[Stored dataset items]
• • •

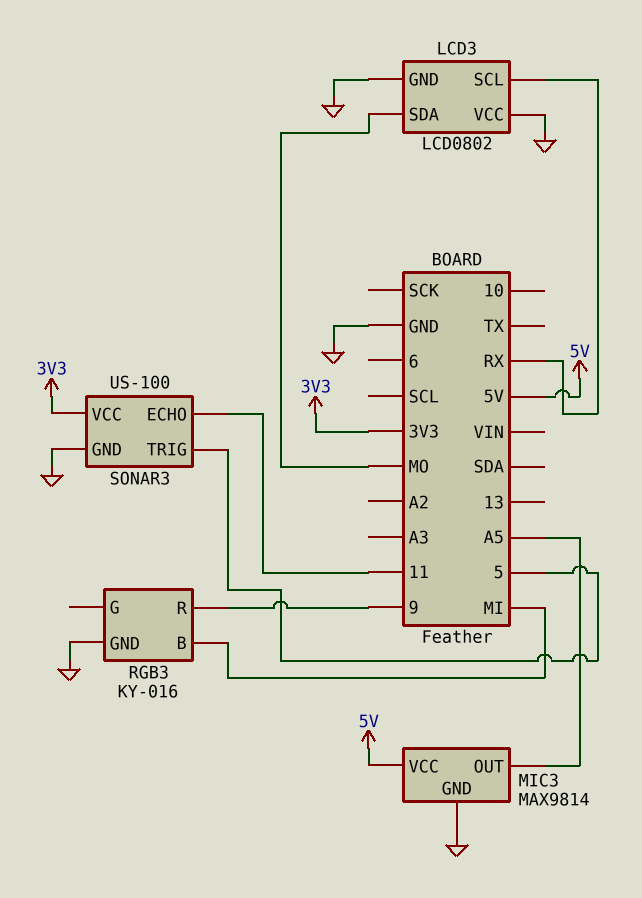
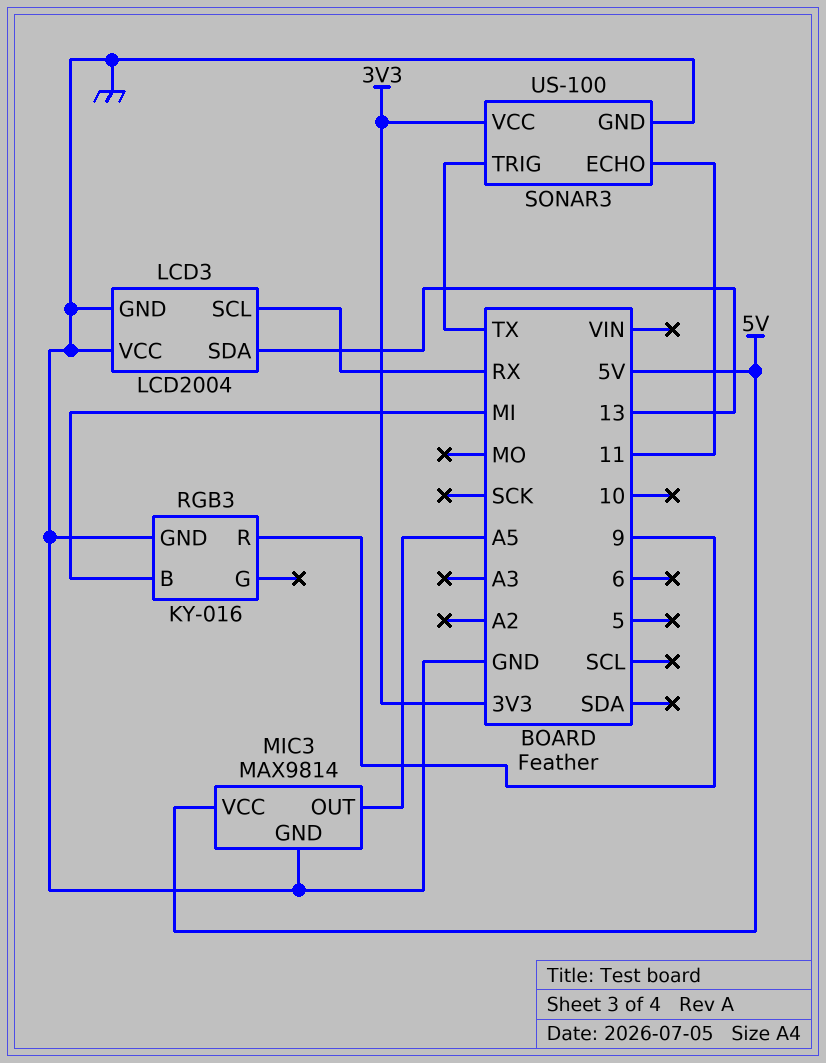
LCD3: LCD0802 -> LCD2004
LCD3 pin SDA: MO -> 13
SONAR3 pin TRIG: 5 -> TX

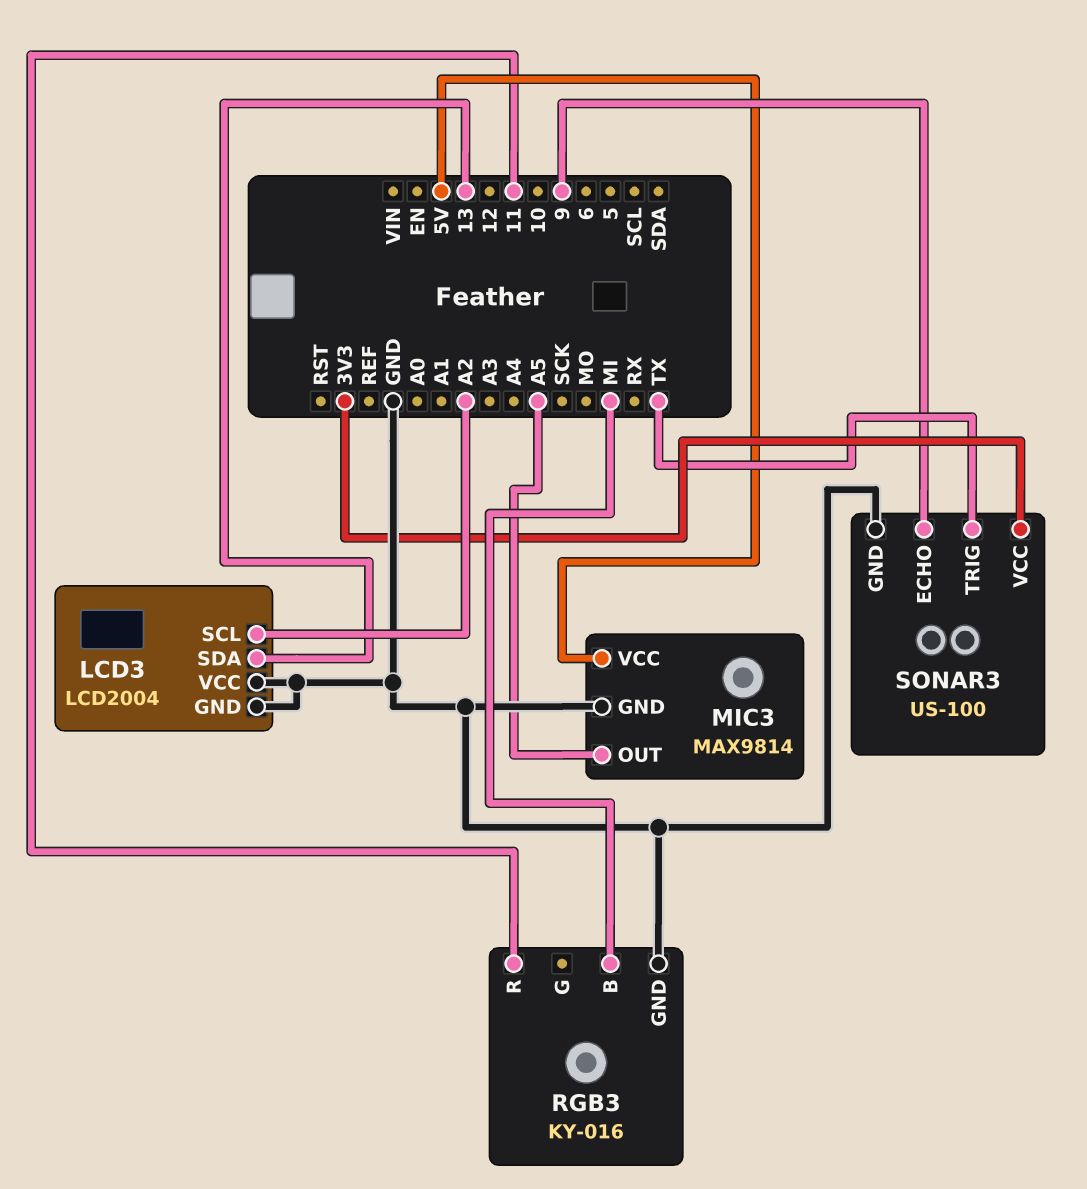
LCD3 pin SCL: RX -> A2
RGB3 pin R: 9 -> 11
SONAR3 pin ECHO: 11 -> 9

• • •

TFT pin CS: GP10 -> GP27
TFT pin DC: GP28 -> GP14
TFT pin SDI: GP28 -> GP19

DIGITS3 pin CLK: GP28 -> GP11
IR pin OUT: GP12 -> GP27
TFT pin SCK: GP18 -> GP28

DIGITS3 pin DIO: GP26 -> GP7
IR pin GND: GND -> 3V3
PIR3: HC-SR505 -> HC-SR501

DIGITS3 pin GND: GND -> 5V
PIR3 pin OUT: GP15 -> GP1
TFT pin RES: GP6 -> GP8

• • •

**Work order:** Write down exactly the span of lines above from the one containing "DIGITS3 pin DIO: GP26 -> GP7" to the one containing "TFT pin RES: GP6 -> GP8", both ends included.

**Answer to this exercise:**
DIGITS3 pin DIO: GP26 -> GP7
IR pin GND: GND -> 3V3
PIR3: HC-SR505 -> HC-SR501

DIGITS3 pin GND: GND -> 5V
PIR3 pin OUT: GP15 -> GP1
TFT pin RES: GP6 -> GP8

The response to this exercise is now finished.